# Task goal
Write every entry out again exactly, please, and skip the pictures.

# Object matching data
==============================

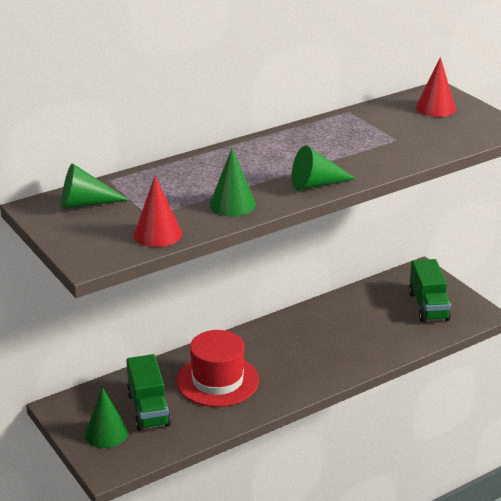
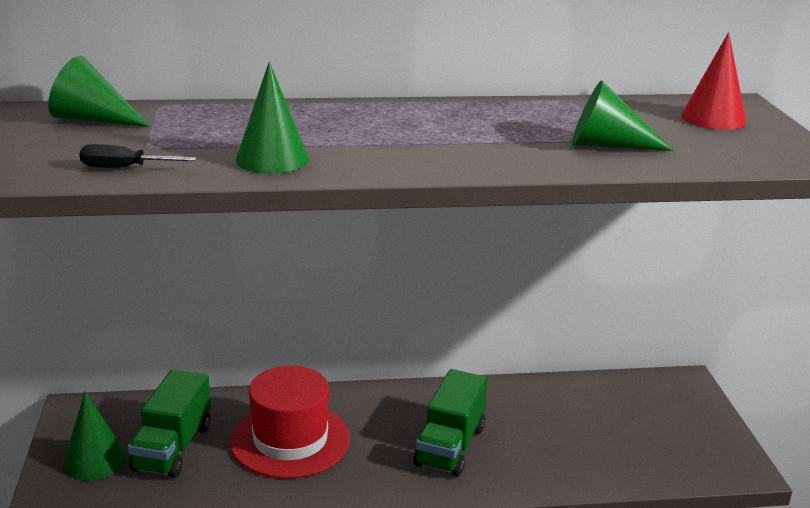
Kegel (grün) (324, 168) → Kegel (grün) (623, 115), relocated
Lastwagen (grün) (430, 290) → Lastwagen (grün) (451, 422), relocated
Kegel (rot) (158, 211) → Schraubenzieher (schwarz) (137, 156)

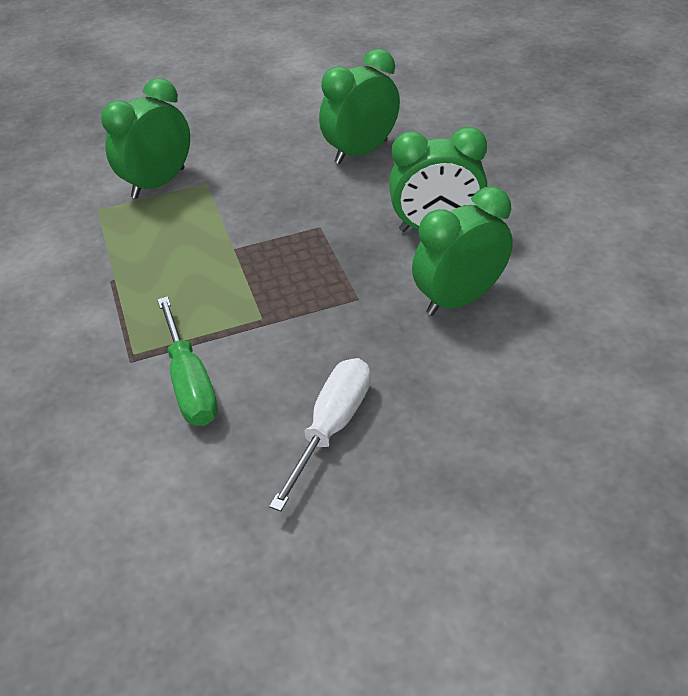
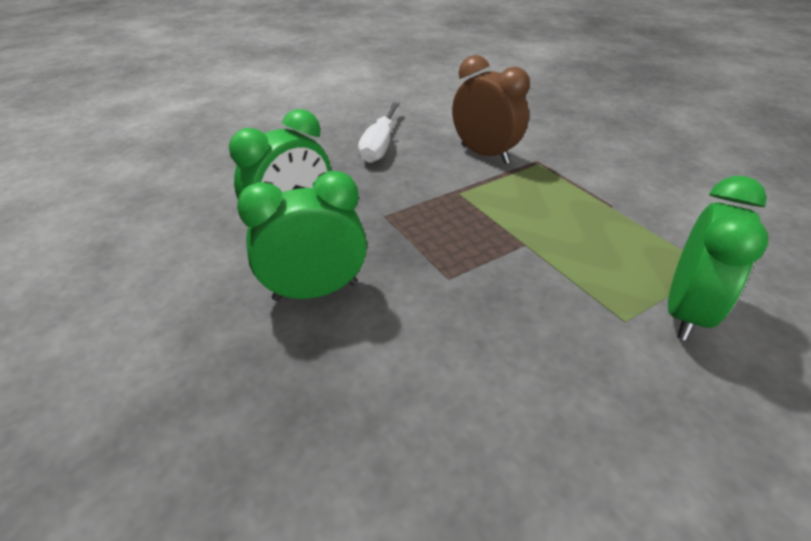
Wecker (grün) (359, 106) → -
Schraubenzieher (grün) (187, 361) → Wecker (braun) (491, 109)

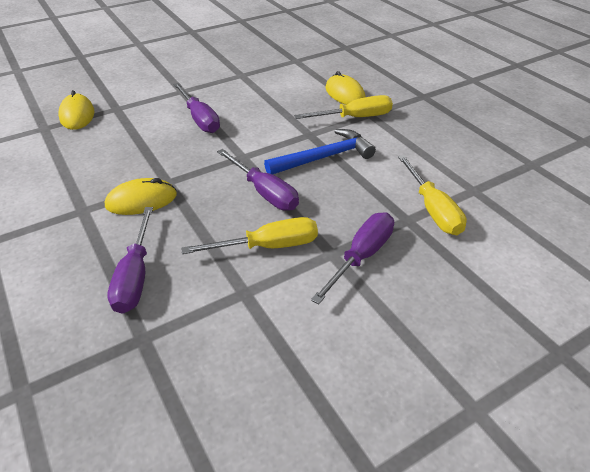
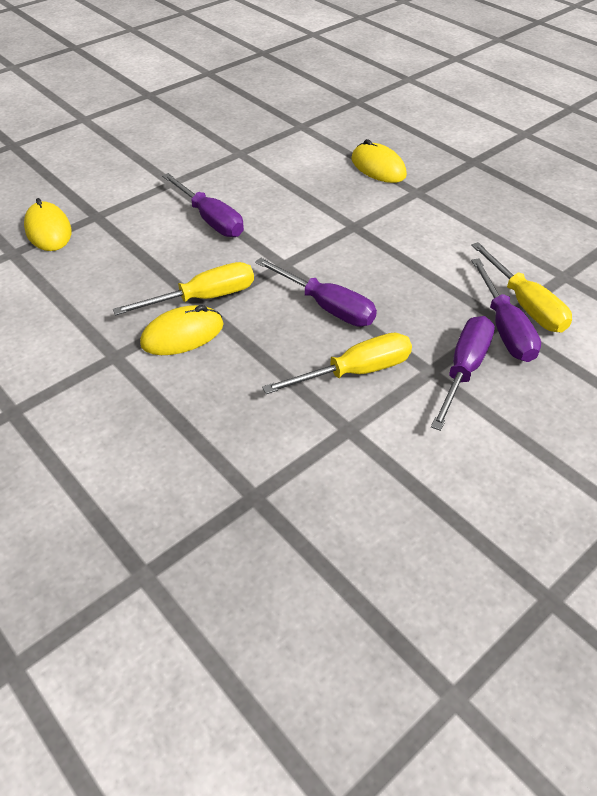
Hammer (blau) (320, 152) → -
Schraubenzieher (lila) (130, 260) → Schraubenzieher (lila) (506, 310), relocated
Schraubenzieher (gelb) (343, 107) → Schraubenzieher (gelb) (183, 288), relocated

==============================

# Response for this exercise
Kegel (grün) (324, 168) → Kegel (grün) (623, 115), relocated
Lastwagen (grün) (430, 290) → Lastwagen (grün) (451, 422), relocated
Kegel (rot) (158, 211) → Schraubenzieher (schwarz) (137, 156)

Wecker (grün) (359, 106) → -
Schraubenzieher (grün) (187, 361) → Wecker (braun) (491, 109)

Hammer (blau) (320, 152) → -
Schraubenzieher (lila) (130, 260) → Schraubenzieher (lila) (506, 310), relocated
Schraubenzieher (gelb) (343, 107) → Schraubenzieher (gelb) (183, 288), relocated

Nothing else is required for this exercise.